[TASK REQUIREMENTS] What is needed is a word-for-word restatement of all the entries.

_ _ _ _ _ _ _

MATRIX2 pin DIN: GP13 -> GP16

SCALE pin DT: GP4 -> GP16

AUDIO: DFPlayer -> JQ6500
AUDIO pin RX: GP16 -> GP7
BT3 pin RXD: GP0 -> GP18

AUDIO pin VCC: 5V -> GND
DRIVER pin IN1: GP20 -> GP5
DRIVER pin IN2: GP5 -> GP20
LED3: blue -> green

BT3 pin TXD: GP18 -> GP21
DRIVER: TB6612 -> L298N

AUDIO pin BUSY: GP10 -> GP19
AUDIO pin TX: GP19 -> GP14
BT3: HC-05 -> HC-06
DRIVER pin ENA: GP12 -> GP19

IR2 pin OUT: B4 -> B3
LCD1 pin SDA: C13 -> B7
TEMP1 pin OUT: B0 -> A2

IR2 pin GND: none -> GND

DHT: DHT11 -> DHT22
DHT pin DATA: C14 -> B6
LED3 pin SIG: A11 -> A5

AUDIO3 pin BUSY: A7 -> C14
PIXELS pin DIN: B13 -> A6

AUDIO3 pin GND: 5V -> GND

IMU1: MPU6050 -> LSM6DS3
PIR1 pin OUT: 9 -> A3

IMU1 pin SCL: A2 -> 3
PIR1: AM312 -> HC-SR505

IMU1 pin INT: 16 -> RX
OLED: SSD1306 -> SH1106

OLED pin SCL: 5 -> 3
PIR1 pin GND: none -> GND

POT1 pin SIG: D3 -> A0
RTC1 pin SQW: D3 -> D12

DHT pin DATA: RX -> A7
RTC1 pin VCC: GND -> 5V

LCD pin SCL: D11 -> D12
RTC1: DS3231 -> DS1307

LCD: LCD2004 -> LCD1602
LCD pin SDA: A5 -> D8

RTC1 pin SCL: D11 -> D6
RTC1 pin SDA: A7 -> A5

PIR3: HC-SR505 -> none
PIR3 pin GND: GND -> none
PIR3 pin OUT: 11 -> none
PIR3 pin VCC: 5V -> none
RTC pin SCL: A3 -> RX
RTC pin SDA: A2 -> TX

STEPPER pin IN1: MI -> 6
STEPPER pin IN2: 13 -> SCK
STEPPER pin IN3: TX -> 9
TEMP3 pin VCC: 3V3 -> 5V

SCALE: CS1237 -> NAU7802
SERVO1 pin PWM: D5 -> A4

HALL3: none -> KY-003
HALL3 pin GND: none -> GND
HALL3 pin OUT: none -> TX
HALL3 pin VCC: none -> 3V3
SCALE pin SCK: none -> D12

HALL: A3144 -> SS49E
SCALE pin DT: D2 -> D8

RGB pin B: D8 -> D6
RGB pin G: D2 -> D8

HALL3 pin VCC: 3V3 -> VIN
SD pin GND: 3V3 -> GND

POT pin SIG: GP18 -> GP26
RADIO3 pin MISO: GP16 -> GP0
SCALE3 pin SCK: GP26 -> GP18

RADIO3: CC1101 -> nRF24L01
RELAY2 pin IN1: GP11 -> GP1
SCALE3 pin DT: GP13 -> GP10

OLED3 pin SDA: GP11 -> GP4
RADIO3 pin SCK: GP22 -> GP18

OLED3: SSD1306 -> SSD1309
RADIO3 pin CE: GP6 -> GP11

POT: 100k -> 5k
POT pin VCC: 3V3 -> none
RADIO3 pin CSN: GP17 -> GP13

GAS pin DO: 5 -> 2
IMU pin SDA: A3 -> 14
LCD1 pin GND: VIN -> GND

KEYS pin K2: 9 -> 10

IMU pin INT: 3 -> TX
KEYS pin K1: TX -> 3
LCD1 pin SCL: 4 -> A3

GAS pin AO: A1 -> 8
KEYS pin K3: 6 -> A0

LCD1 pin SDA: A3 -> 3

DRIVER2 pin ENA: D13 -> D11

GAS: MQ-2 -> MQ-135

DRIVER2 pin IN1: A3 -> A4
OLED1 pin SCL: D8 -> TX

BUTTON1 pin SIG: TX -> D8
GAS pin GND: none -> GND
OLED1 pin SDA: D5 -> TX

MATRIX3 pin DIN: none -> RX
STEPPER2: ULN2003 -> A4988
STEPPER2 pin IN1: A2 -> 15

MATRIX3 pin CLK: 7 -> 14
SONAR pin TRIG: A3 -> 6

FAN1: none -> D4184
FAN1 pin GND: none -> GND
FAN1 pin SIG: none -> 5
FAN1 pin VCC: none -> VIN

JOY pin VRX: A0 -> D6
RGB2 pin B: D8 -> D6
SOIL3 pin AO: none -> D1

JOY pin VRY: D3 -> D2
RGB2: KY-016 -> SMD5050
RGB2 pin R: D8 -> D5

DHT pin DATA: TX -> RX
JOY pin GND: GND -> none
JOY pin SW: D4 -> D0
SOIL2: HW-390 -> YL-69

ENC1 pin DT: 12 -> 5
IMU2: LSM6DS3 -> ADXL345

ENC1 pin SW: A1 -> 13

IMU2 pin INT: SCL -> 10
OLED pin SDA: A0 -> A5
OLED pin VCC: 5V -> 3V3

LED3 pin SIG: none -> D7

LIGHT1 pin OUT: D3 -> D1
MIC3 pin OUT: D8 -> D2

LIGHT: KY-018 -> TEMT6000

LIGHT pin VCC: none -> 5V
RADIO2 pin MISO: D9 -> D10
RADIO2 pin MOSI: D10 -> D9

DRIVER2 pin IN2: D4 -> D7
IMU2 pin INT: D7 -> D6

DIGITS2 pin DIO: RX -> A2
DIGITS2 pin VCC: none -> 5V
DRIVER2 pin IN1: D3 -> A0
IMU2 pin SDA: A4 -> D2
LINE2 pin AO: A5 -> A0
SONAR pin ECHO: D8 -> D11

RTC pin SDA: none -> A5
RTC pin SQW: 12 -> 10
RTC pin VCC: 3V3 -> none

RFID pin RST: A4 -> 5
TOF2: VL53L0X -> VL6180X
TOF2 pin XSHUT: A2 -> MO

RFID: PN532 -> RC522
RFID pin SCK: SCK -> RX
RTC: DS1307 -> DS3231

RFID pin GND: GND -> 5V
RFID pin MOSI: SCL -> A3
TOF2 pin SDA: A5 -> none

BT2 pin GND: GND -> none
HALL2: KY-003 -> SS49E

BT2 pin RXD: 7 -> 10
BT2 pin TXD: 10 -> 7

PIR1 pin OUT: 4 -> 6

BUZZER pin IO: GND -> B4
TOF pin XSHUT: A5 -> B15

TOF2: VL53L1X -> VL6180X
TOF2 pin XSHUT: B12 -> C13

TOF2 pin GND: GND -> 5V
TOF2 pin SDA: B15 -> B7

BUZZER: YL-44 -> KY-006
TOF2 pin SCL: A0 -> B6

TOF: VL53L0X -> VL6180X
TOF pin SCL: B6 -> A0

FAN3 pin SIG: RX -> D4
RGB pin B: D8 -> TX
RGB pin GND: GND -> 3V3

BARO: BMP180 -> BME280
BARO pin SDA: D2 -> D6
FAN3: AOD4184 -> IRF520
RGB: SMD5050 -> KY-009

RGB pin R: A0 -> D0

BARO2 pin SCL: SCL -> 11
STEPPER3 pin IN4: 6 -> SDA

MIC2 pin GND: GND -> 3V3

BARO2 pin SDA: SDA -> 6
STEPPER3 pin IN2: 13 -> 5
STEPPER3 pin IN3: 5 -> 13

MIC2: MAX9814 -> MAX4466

_ _ _ _ _ _ _

[SOLVED PROBLEM]
MATRIX2 pin DIN: GP13 -> GP16

SCALE pin DT: GP4 -> GP16

AUDIO: DFPlayer -> JQ6500
AUDIO pin RX: GP16 -> GP7
BT3 pin RXD: GP0 -> GP18

AUDIO pin VCC: 5V -> GND
DRIVER pin IN1: GP20 -> GP5
DRIVER pin IN2: GP5 -> GP20
LED3: blue -> green

BT3 pin TXD: GP18 -> GP21
DRIVER: TB6612 -> L298N

AUDIO pin BUSY: GP10 -> GP19
AUDIO pin TX: GP19 -> GP14
BT3: HC-05 -> HC-06
DRIVER pin ENA: GP12 -> GP19

IR2 pin OUT: B4 -> B3
LCD1 pin SDA: C13 -> B7
TEMP1 pin OUT: B0 -> A2

IR2 pin GND: none -> GND

DHT: DHT11 -> DHT22
DHT pin DATA: C14 -> B6
LED3 pin SIG: A11 -> A5

AUDIO3 pin BUSY: A7 -> C14
PIXELS pin DIN: B13 -> A6

AUDIO3 pin GND: 5V -> GND

IMU1: MPU6050 -> LSM6DS3
PIR1 pin OUT: 9 -> A3

IMU1 pin SCL: A2 -> 3
PIR1: AM312 -> HC-SR505

IMU1 pin INT: 16 -> RX
OLED: SSD1306 -> SH1106

OLED pin SCL: 5 -> 3
PIR1 pin GND: none -> GND

POT1 pin SIG: D3 -> A0
RTC1 pin SQW: D3 -> D12

DHT pin DATA: RX -> A7
RTC1 pin VCC: GND -> 5V

LCD pin SCL: D11 -> D12
RTC1: DS3231 -> DS1307

LCD: LCD2004 -> LCD1602
LCD pin SDA: A5 -> D8

RTC1 pin SCL: D11 -> D6
RTC1 pin SDA: A7 -> A5

PIR3: HC-SR505 -> none
PIR3 pin GND: GND -> none
PIR3 pin OUT: 11 -> none
PIR3 pin VCC: 5V -> none
RTC pin SCL: A3 -> RX
RTC pin SDA: A2 -> TX

STEPPER pin IN1: MI -> 6
STEPPER pin IN2: 13 -> SCK
STEPPER pin IN3: TX -> 9
TEMP3 pin VCC: 3V3 -> 5V

SCALE: CS1237 -> NAU7802
SERVO1 pin PWM: D5 -> A4

HALL3: none -> KY-003
HALL3 pin GND: none -> GND
HALL3 pin OUT: none -> TX
HALL3 pin VCC: none -> 3V3
SCALE pin SCK: none -> D12

HALL: A3144 -> SS49E
SCALE pin DT: D2 -> D8

RGB pin B: D8 -> D6
RGB pin G: D2 -> D8

HALL3 pin VCC: 3V3 -> VIN
SD pin GND: 3V3 -> GND

POT pin SIG: GP18 -> GP26
RADIO3 pin MISO: GP16 -> GP0
SCALE3 pin SCK: GP26 -> GP18

RADIO3: CC1101 -> nRF24L01
RELAY2 pin IN1: GP11 -> GP1
SCALE3 pin DT: GP13 -> GP10

OLED3 pin SDA: GP11 -> GP4
RADIO3 pin SCK: GP22 -> GP18

OLED3: SSD1306 -> SSD1309
RADIO3 pin CE: GP6 -> GP11

POT: 100k -> 5k
POT pin VCC: 3V3 -> none
RADIO3 pin CSN: GP17 -> GP13

GAS pin DO: 5 -> 2
IMU pin SDA: A3 -> 14
LCD1 pin GND: VIN -> GND

KEYS pin K2: 9 -> 10

IMU pin INT: 3 -> TX
KEYS pin K1: TX -> 3
LCD1 pin SCL: 4 -> A3

GAS pin AO: A1 -> 8
KEYS pin K3: 6 -> A0

LCD1 pin SDA: A3 -> 3

DRIVER2 pin ENA: D13 -> D11

GAS: MQ-2 -> MQ-135

DRIVER2 pin IN1: A3 -> A4
OLED1 pin SCL: D8 -> TX

BUTTON1 pin SIG: TX -> D8
GAS pin GND: none -> GND
OLED1 pin SDA: D5 -> TX

MATRIX3 pin DIN: none -> RX
STEPPER2: ULN2003 -> A4988
STEPPER2 pin IN1: A2 -> 15

MATRIX3 pin CLK: 7 -> 14
SONAR pin TRIG: A3 -> 6

FAN1: none -> D4184
FAN1 pin GND: none -> GND
FAN1 pin SIG: none -> 5
FAN1 pin VCC: none -> VIN

JOY pin VRX: A0 -> D6
RGB2 pin B: D8 -> D6
SOIL3 pin AO: none -> D1

JOY pin VRY: D3 -> D2
RGB2: KY-016 -> SMD5050
RGB2 pin R: D8 -> D5

DHT pin DATA: TX -> RX
JOY pin GND: GND -> none
JOY pin SW: D4 -> D0
SOIL2: HW-390 -> YL-69

ENC1 pin DT: 12 -> 5
IMU2: LSM6DS3 -> ADXL345

ENC1 pin SW: A1 -> 13

IMU2 pin INT: SCL -> 10
OLED pin SDA: A0 -> A5
OLED pin VCC: 5V -> 3V3

LED3 pin SIG: none -> D7

LIGHT1 pin OUT: D3 -> D1
MIC3 pin OUT: D8 -> D2

LIGHT: KY-018 -> TEMT6000

LIGHT pin VCC: none -> 5V
RADIO2 pin MISO: D9 -> D10
RADIO2 pin MOSI: D10 -> D9

DRIVER2 pin IN2: D4 -> D7
IMU2 pin INT: D7 -> D6

DIGITS2 pin DIO: RX -> A2
DIGITS2 pin VCC: none -> 5V
DRIVER2 pin IN1: D3 -> A0
IMU2 pin SDA: A4 -> D2
LINE2 pin AO: A5 -> A0
SONAR pin ECHO: D8 -> D11

RTC pin SDA: none -> A5
RTC pin SQW: 12 -> 10
RTC pin VCC: 3V3 -> none

RFID pin RST: A4 -> 5
TOF2: VL53L0X -> VL6180X
TOF2 pin XSHUT: A2 -> MO

RFID: PN532 -> RC522
RFID pin SCK: SCK -> RX
RTC: DS1307 -> DS3231

RFID pin GND: GND -> 5V
RFID pin MOSI: SCL -> A3
TOF2 pin SDA: A5 -> none

BT2 pin GND: GND -> none
HALL2: KY-003 -> SS49E

BT2 pin RXD: 7 -> 10
BT2 pin TXD: 10 -> 7

PIR1 pin OUT: 4 -> 6

BUZZER pin IO: GND -> B4
TOF pin XSHUT: A5 -> B15

TOF2: VL53L1X -> VL6180X
TOF2 pin XSHUT: B12 -> C13

TOF2 pin GND: GND -> 5V
TOF2 pin SDA: B15 -> B7

BUZZER: YL-44 -> KY-006
TOF2 pin SCL: A0 -> B6

TOF: VL53L0X -> VL6180X
TOF pin SCL: B6 -> A0

FAN3 pin SIG: RX -> D4
RGB pin B: D8 -> TX
RGB pin GND: GND -> 3V3

BARO: BMP180 -> BME280
BARO pin SDA: D2 -> D6
FAN3: AOD4184 -> IRF520
RGB: SMD5050 -> KY-009

RGB pin R: A0 -> D0

BARO2 pin SCL: SCL -> 11
STEPPER3 pin IN4: 6 -> SDA

MIC2 pin GND: GND -> 3V3

BARO2 pin SDA: SDA -> 6
STEPPER3 pin IN2: 13 -> 5
STEPPER3 pin IN3: 5 -> 13

MIC2: MAX9814 -> MAX4466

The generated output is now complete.